## Your goal
Write out, from the entries below, exactly the lines that run between the lines holding "(353, 324) = (422, 198): turquoise" and "(942, 361) = (554, 336): green", inclusive, and stop there.

(Object change descriptions)
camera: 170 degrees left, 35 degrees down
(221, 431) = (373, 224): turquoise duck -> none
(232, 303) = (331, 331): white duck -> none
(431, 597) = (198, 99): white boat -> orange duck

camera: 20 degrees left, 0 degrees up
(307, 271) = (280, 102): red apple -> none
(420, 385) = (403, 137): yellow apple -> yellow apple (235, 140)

--

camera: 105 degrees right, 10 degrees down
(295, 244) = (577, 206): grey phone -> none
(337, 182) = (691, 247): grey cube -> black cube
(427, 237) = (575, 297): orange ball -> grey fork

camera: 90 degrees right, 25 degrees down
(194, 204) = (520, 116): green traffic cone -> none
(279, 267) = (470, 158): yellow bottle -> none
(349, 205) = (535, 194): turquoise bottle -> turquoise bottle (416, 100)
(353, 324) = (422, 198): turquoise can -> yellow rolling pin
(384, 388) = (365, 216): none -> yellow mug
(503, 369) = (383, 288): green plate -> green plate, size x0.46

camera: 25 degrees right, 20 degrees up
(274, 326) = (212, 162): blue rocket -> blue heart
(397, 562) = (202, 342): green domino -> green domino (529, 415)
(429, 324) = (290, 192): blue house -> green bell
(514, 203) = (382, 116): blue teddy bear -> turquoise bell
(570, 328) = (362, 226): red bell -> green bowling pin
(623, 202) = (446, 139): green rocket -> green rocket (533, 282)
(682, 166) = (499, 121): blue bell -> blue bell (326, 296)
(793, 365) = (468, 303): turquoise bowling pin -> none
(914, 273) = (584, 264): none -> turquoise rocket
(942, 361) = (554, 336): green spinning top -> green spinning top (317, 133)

==

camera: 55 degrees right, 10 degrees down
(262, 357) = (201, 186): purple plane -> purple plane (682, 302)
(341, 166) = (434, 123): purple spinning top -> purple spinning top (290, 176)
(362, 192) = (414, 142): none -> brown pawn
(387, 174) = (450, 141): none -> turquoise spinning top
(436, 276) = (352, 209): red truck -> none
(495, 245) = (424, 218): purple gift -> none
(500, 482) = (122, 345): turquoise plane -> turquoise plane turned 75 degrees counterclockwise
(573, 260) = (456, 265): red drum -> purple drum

## Exercise output
(353, 324) = (422, 198): turquoise can -> yellow rolling pin
(384, 388) = (365, 216): none -> yellow mug
(503, 369) = (383, 288): green plate -> green plate, size x0.46

camera: 25 degrees right, 20 degrees up
(274, 326) = (212, 162): blue rocket -> blue heart
(397, 562) = (202, 342): green domino -> green domino (529, 415)
(429, 324) = (290, 192): blue house -> green bell
(514, 203) = (382, 116): blue teddy bear -> turquoise bell
(570, 328) = (362, 226): red bell -> green bowling pin
(623, 202) = (446, 139): green rocket -> green rocket (533, 282)
(682, 166) = (499, 121): blue bell -> blue bell (326, 296)
(793, 365) = (468, 303): turquoise bowling pin -> none
(914, 273) = (584, 264): none -> turquoise rocket
(942, 361) = (554, 336): green spinning top -> green spinning top (317, 133)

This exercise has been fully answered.